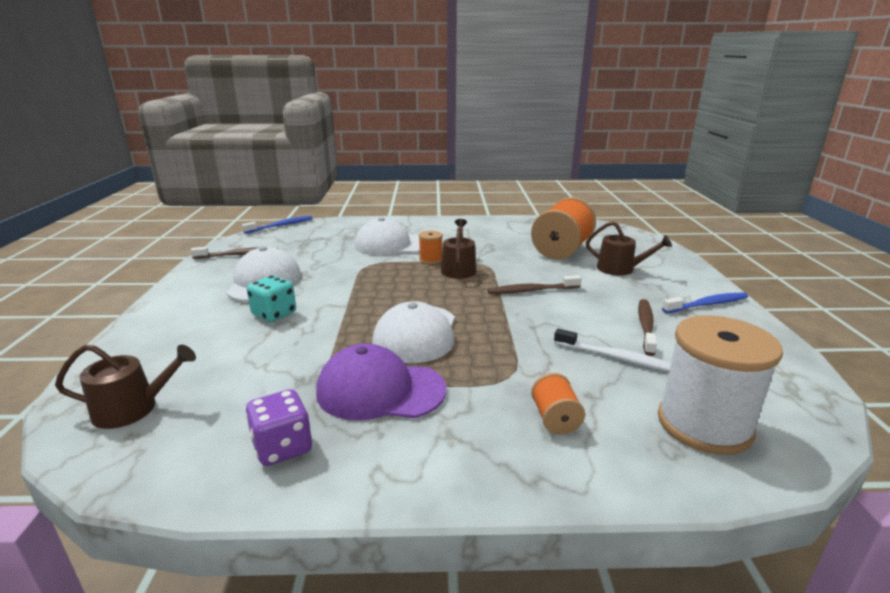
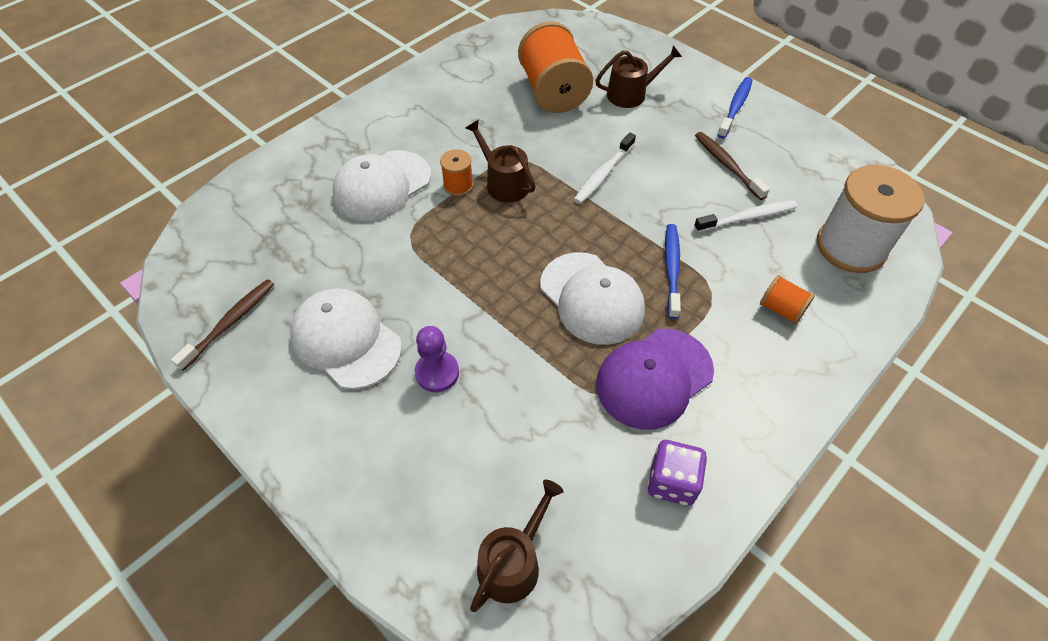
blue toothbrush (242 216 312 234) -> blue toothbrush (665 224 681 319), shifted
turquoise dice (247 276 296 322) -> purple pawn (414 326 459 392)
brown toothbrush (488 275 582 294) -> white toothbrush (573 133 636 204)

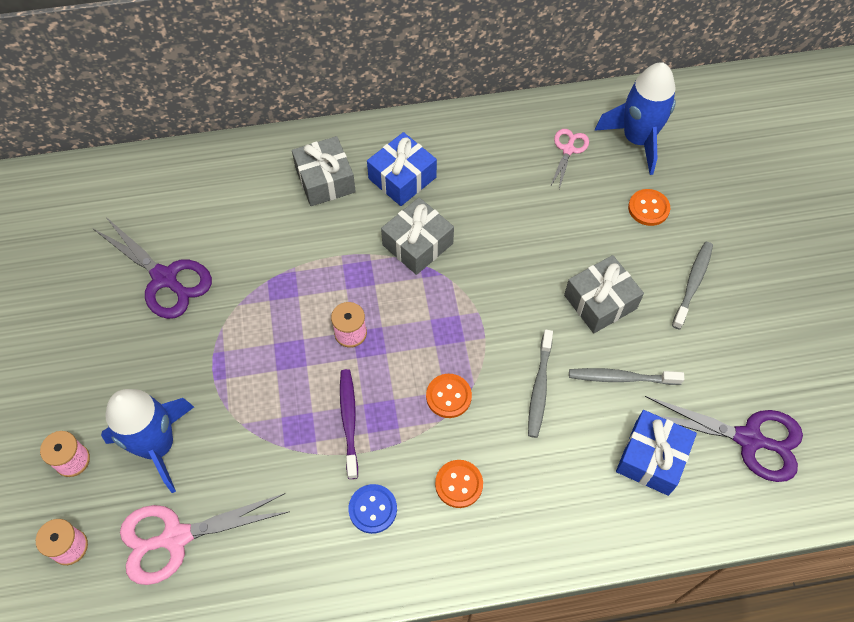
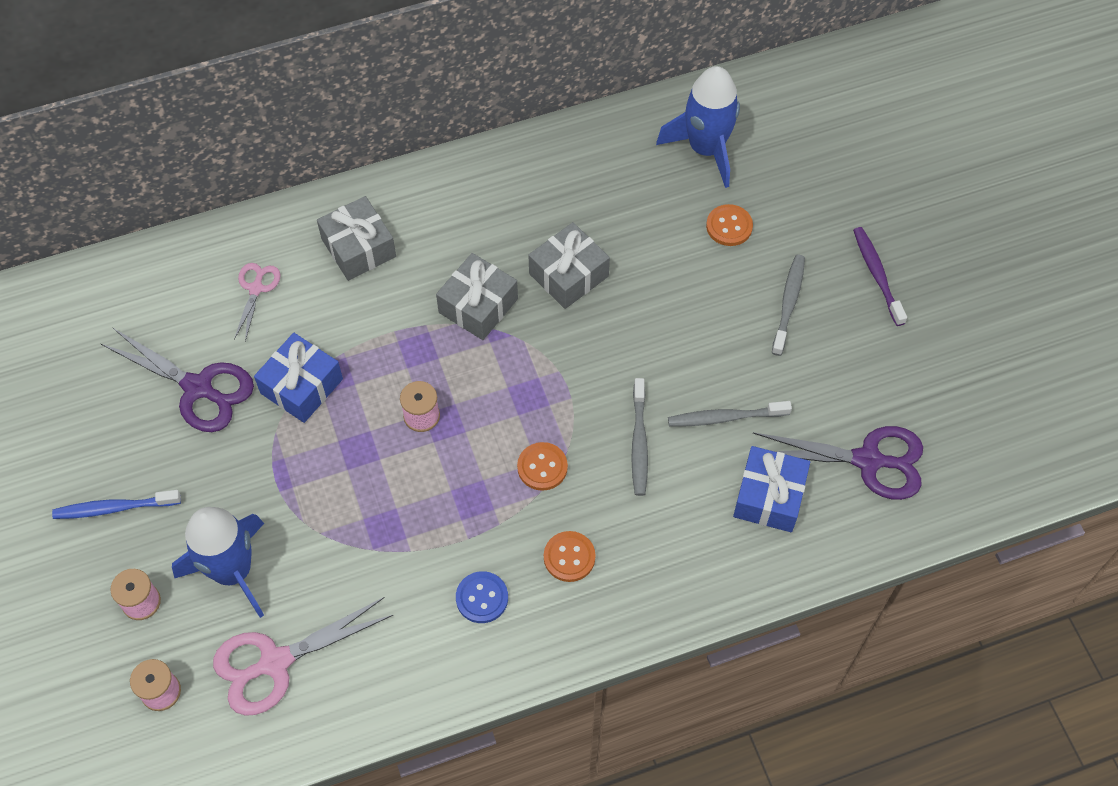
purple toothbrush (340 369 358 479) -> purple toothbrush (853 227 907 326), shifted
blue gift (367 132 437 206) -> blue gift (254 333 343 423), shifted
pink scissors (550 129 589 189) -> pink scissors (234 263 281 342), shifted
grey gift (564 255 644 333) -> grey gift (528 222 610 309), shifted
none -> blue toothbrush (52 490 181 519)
* * *
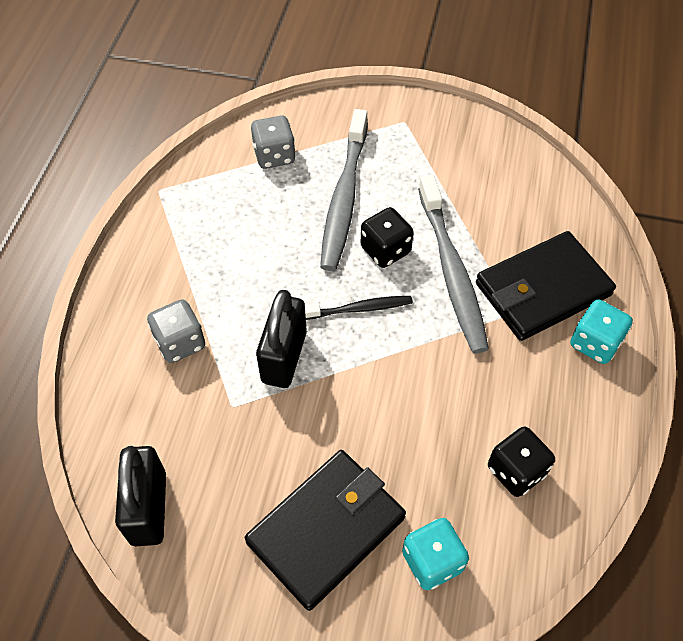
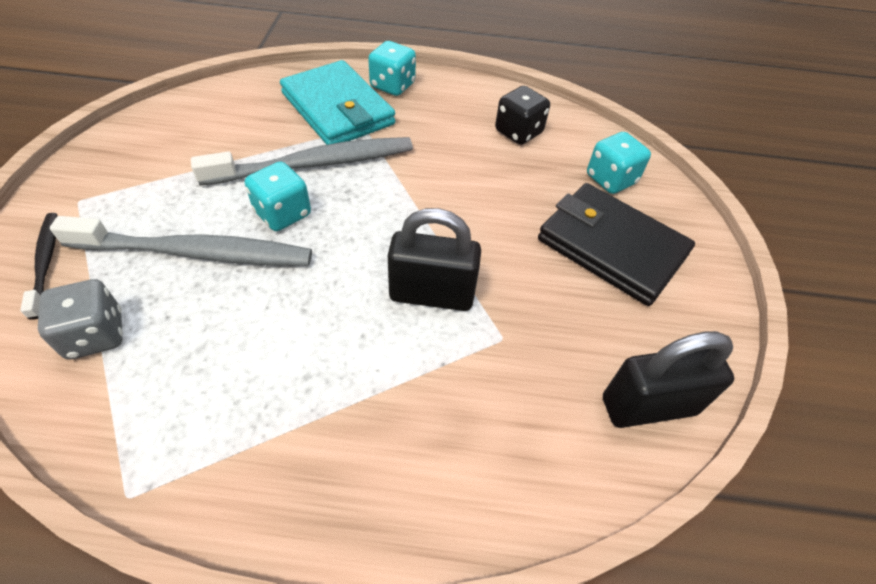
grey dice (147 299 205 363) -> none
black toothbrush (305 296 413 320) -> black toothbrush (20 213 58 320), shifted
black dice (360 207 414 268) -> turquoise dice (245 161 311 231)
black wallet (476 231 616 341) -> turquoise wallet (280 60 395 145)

■ Brief
The required output is the stretch of entries above from the line containing "blue toothbrush (242" through the line containing "turquoise dice (247", reproduced exactly.

■ Written solution
blue toothbrush (242 216 312 234) -> blue toothbrush (665 224 681 319), shifted
turquoise dice (247 276 296 322) -> purple pawn (414 326 459 392)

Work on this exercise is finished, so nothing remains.